(Structured diff data)
----
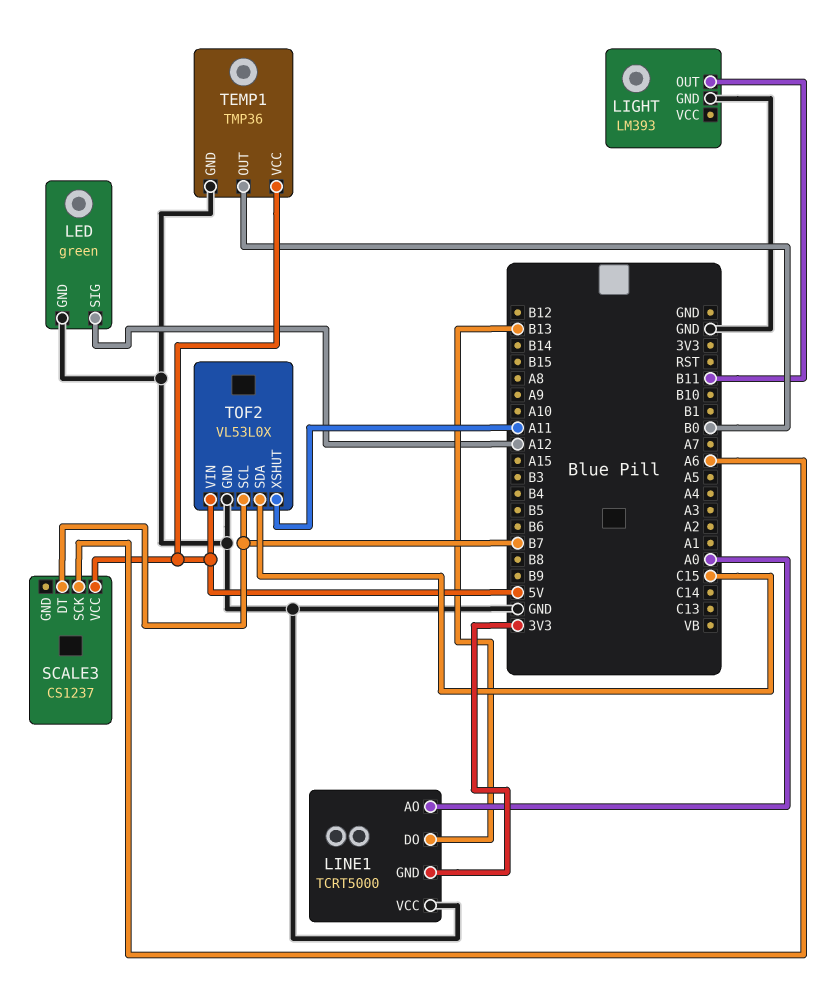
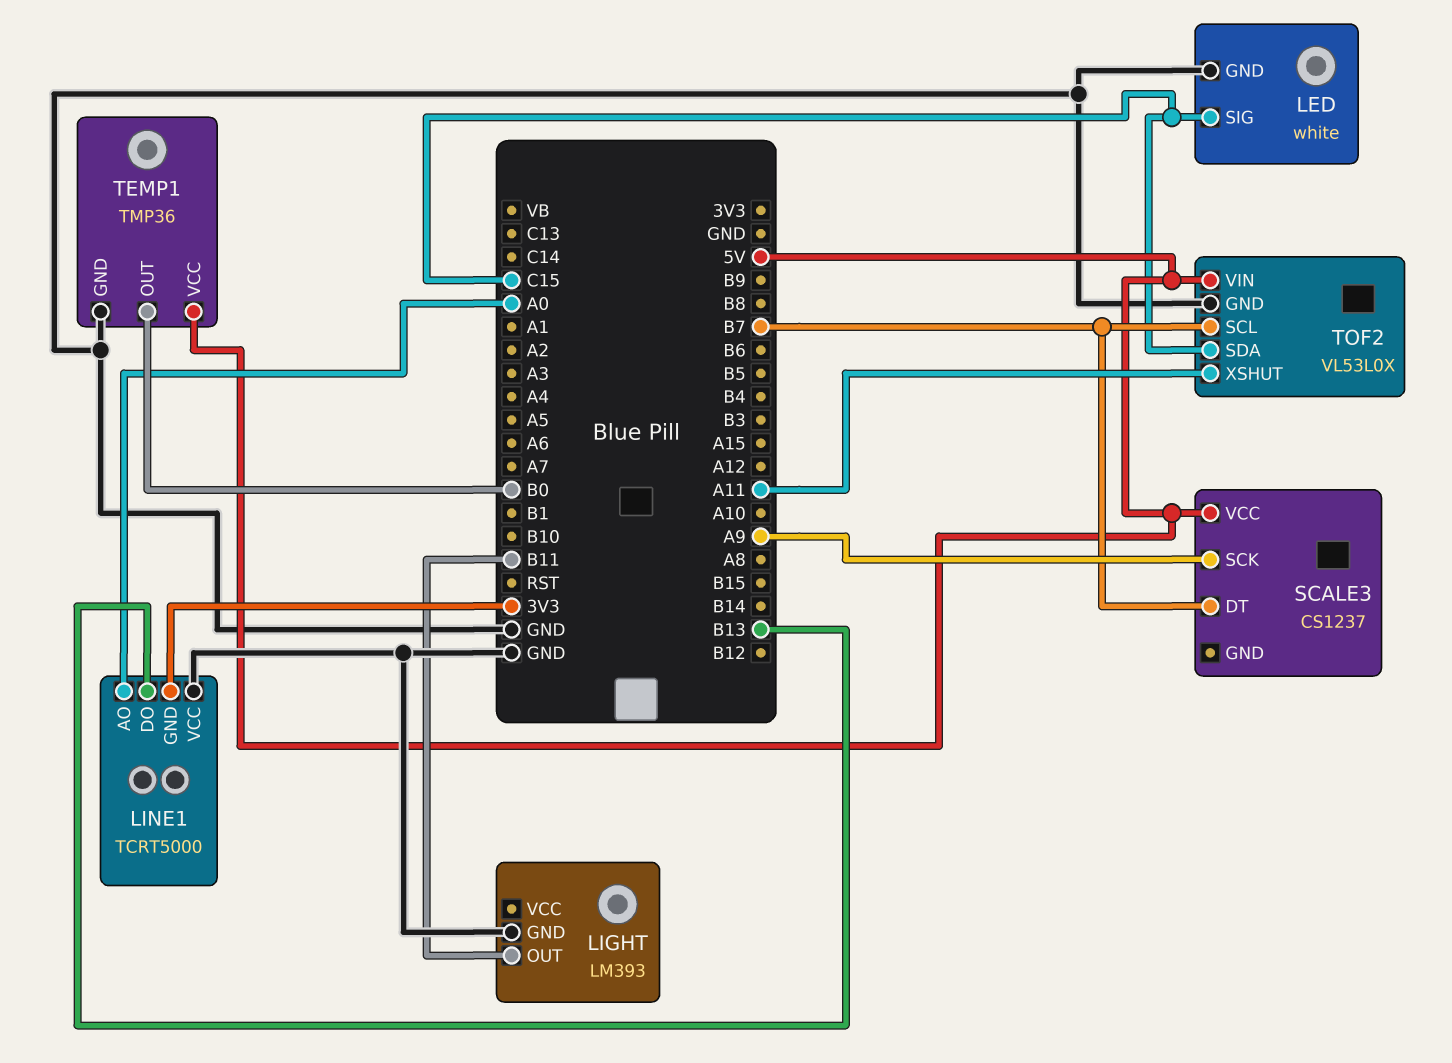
LED: green -> white
LED pin SIG: A12 -> C15
SCALE3 pin SCK: A6 -> A9

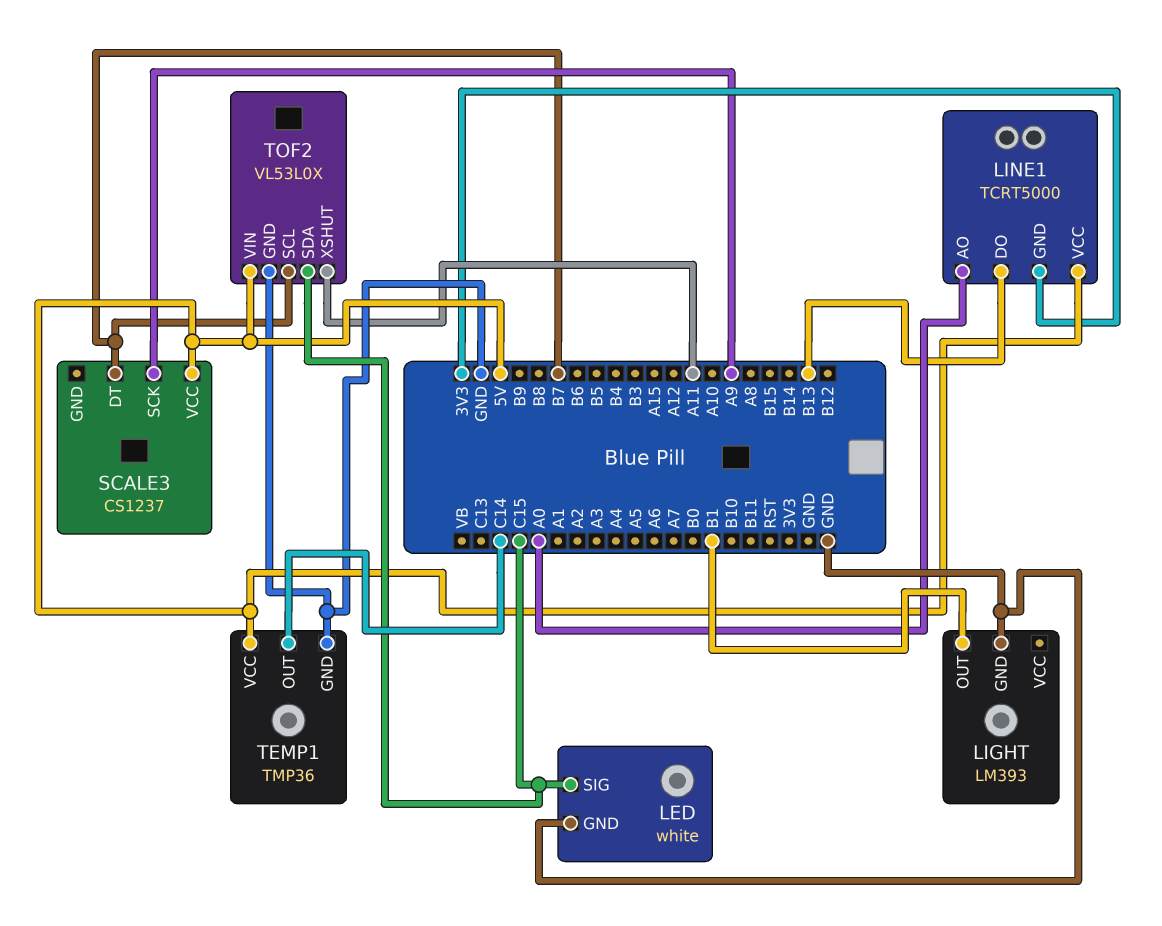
LIGHT pin OUT: B11 -> B1
LINE1 pin VCC: GND -> 5V
TEMP1 pin OUT: B0 -> C14

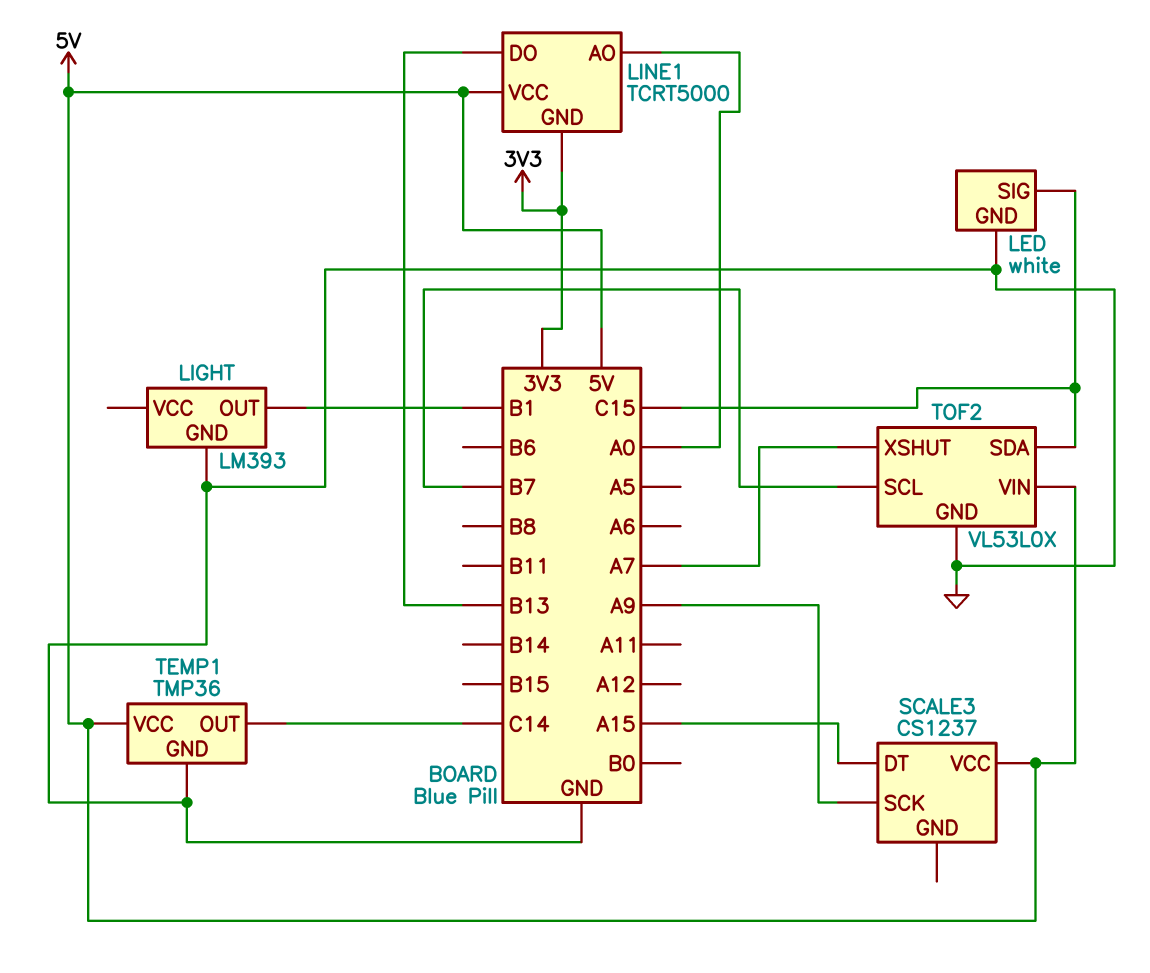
SCALE3 pin DT: B7 -> A15
TOF2 pin XSHUT: A11 -> A7

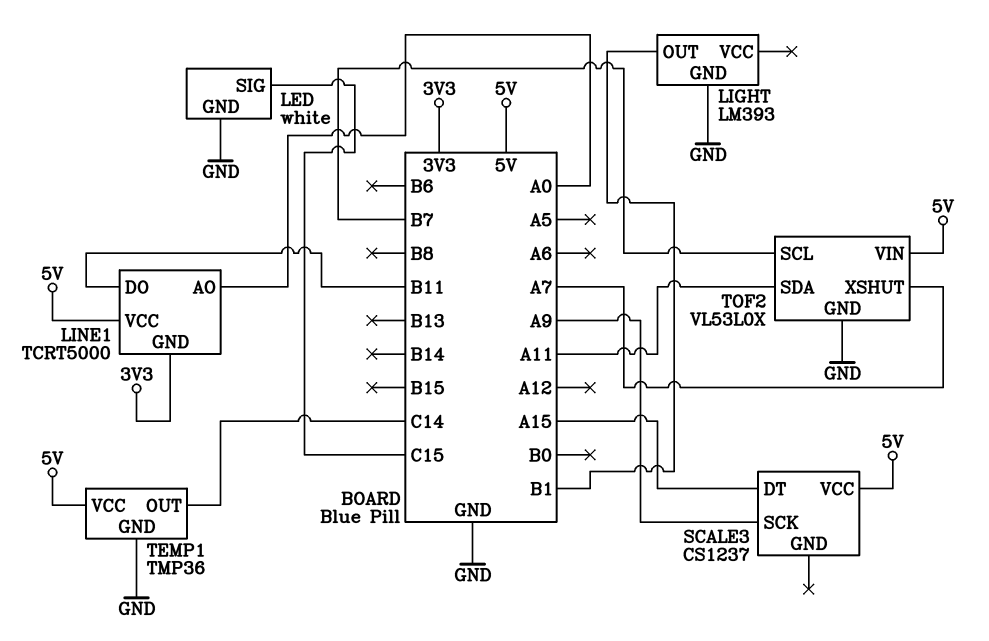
LINE1 pin DO: B13 -> B11
TOF2 pin SDA: C15 -> A11

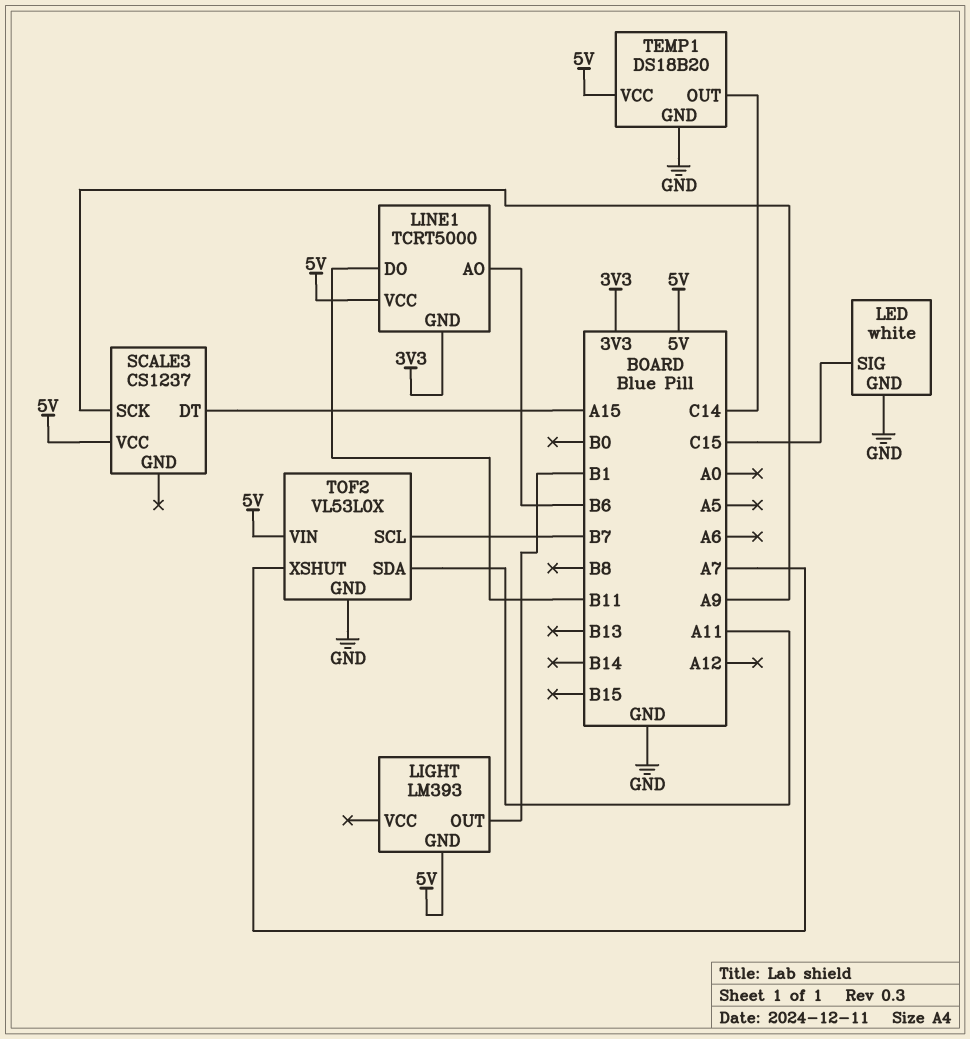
LIGHT pin GND: GND -> 5V
LINE1 pin AO: A0 -> B6
TEMP1: TMP36 -> DS18B20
----
Within the records, tally every line that contains the word "LIGHT". Only the resulting number should be given.

WORKED SOLUTION -> 2